Exercise description: Output the lines of the entries below beginning at the one with "Someone carried the adding machine (orange)" and ending with the last, exactly as written and without pictures.

Record extracts:
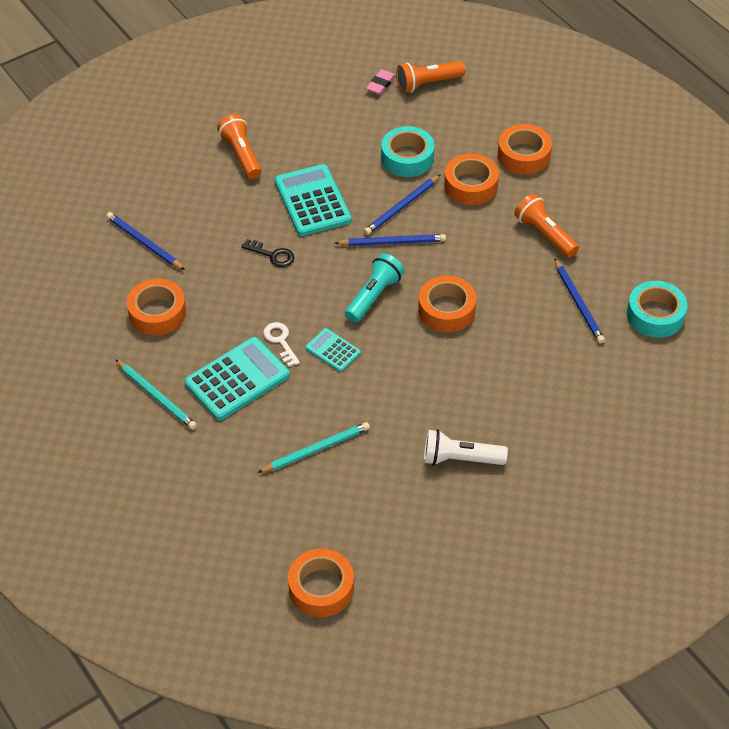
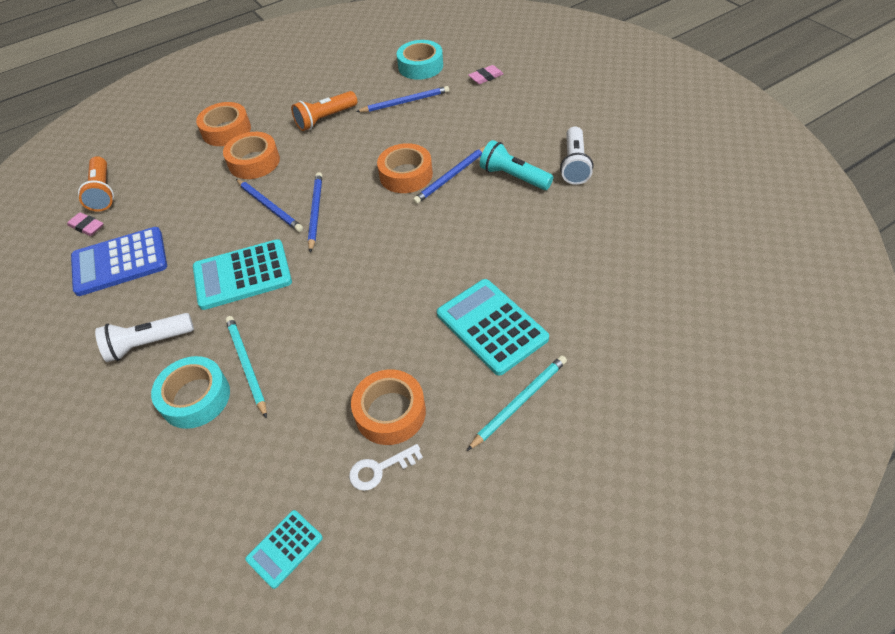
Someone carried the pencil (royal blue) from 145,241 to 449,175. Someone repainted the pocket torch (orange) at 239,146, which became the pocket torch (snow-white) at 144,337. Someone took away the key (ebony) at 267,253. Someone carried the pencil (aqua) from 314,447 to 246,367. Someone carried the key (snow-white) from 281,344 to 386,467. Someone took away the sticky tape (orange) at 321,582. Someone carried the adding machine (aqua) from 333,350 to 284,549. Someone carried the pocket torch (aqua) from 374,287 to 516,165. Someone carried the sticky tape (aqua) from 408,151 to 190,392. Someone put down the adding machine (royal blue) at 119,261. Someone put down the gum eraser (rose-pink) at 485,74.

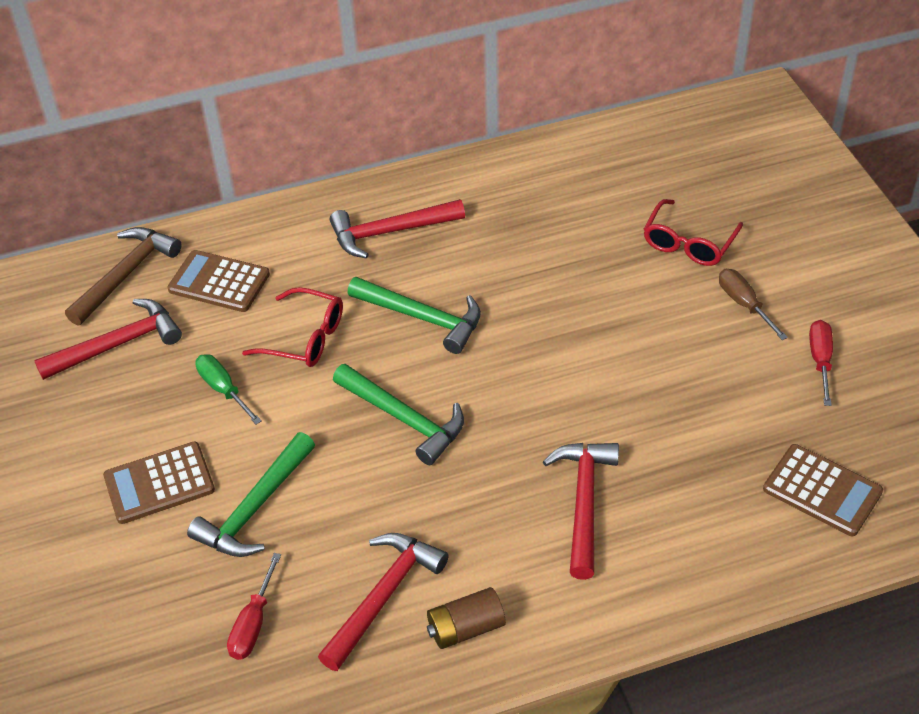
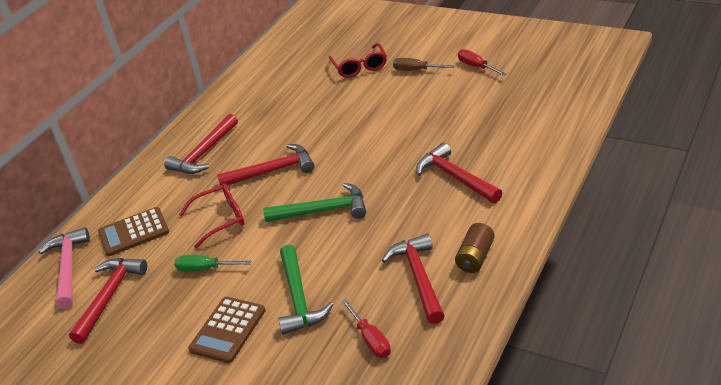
Someone repainted the claw hammer (brown) at 123,276, which became the claw hammer (rose-pink) at 64,268. Someone repainted the claw hammer (green) at 414,315, which became the claw hammer (red) at 266,165. Someone took away the adding machine (brown) at 823,490.

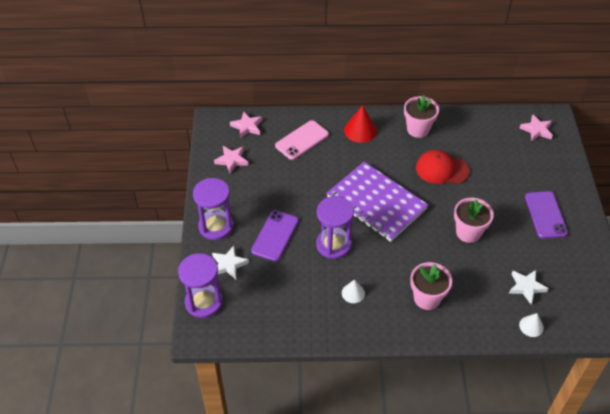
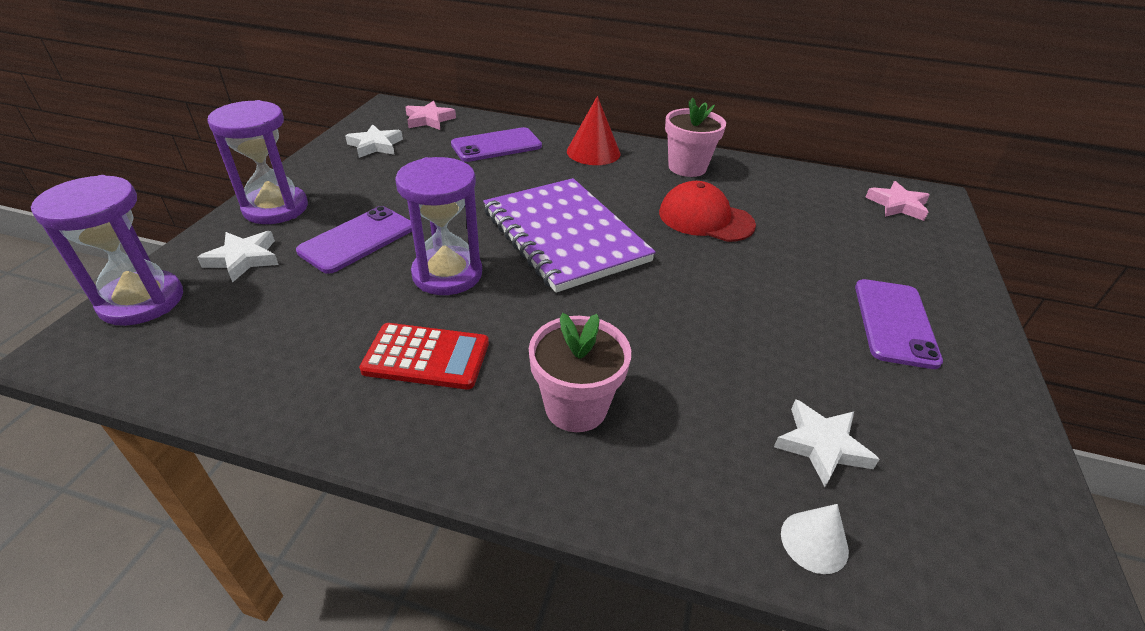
Someone repainted the star (rose-pink) at 231,160, which became the star (snow-white) at 374,141. Someone repainted the mobile phone (rose-pink) at 302,140, which became the mobile phone (purple) at 496,144. Someone swapped the solid cone (snow-white) at 353,291 for the adding machine (red) at 424,356. Someone took away the plant pot (rose-pink) at 474,220.

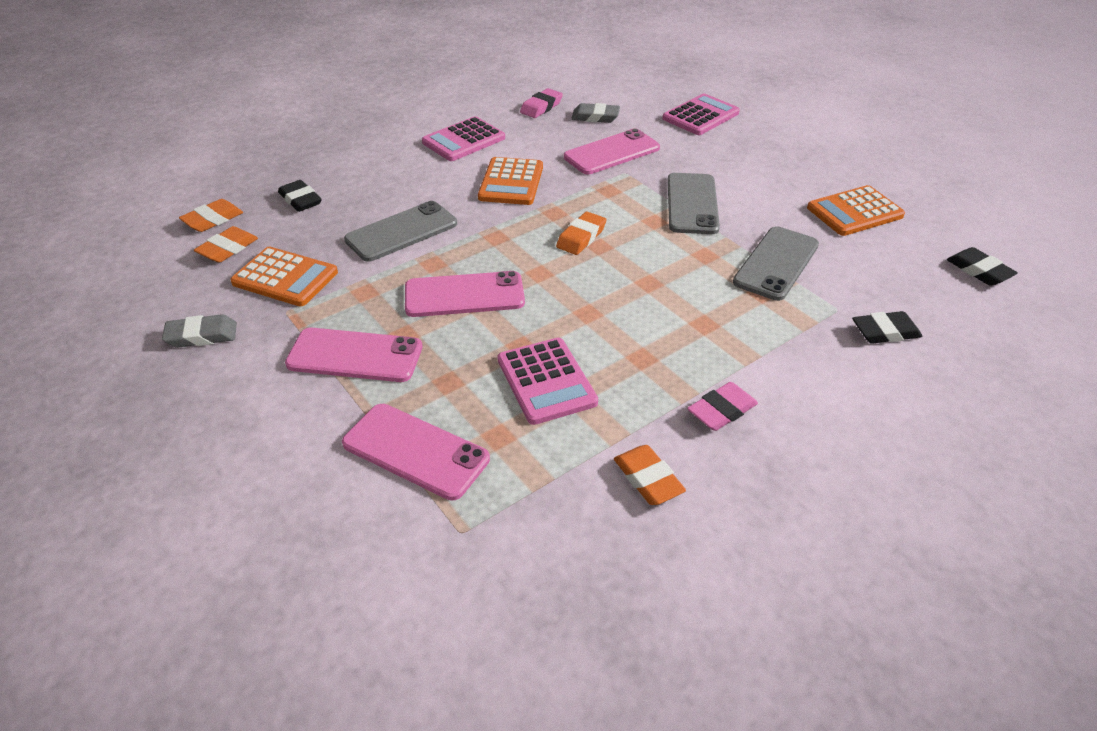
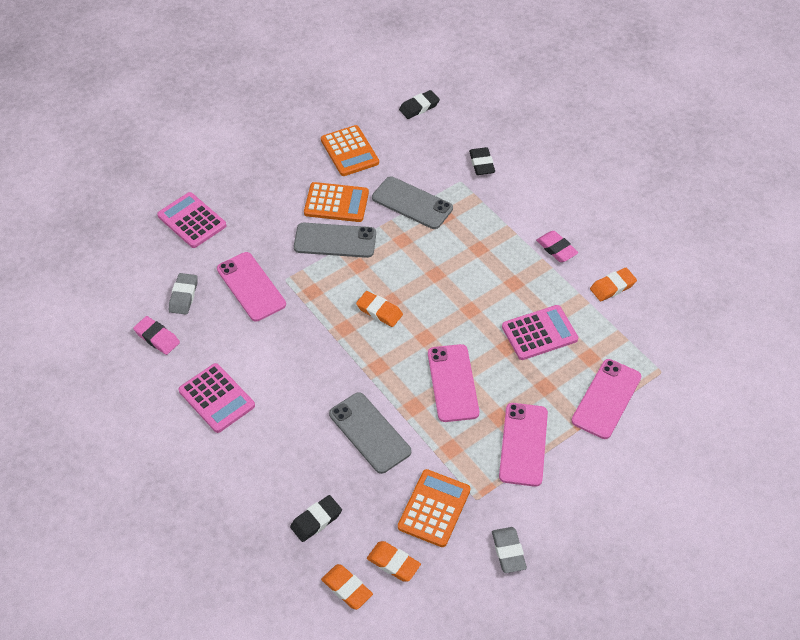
Someone carried the adding machine (orange) from 510,181 to 336,202.

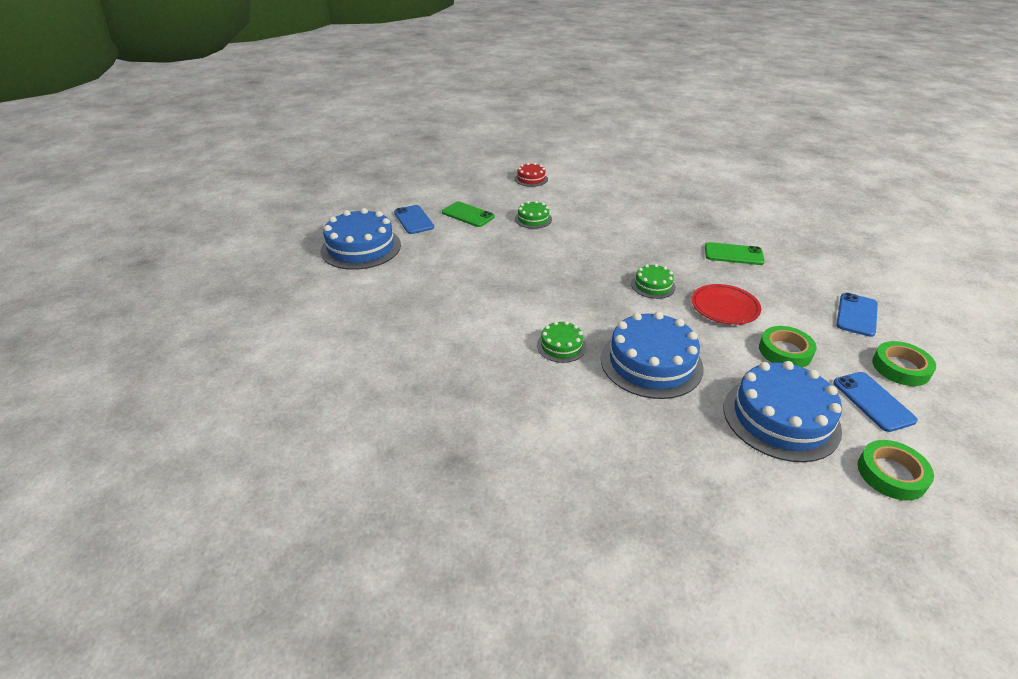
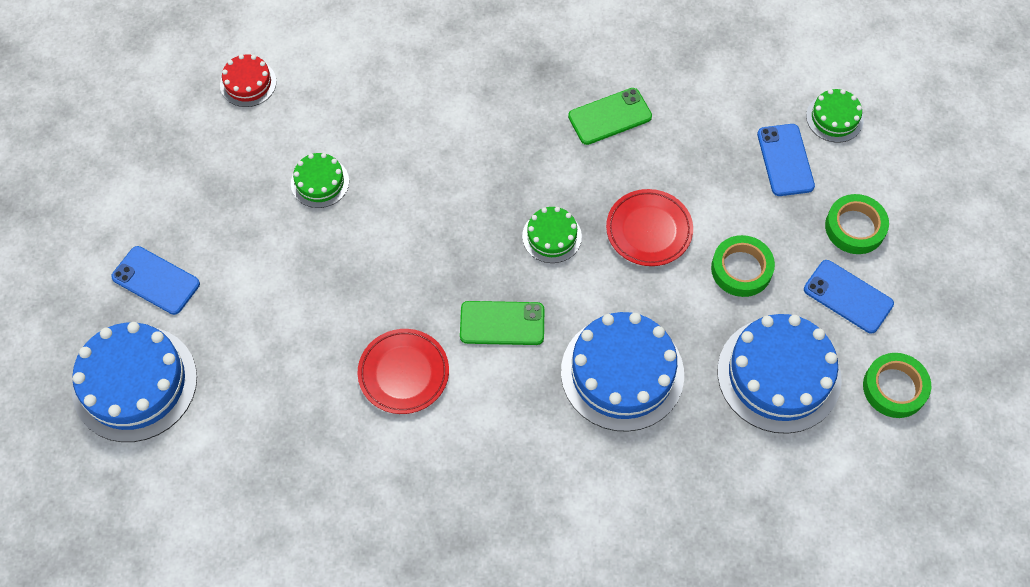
Someone carried the mobile phone (green) from 468,214 to 502,323. Someone carried the layer cake (green) from 562,342 to 835,116. Someone put down the dinner plate (red) at 403,371.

Answer section:
Someone carried the adding machine (orange) from 510,181 to 336,202.

Someone carried the mobile phone (green) from 468,214 to 502,323. Someone carried the layer cake (green) from 562,342 to 835,116. Someone put down the dinner plate (red) at 403,371.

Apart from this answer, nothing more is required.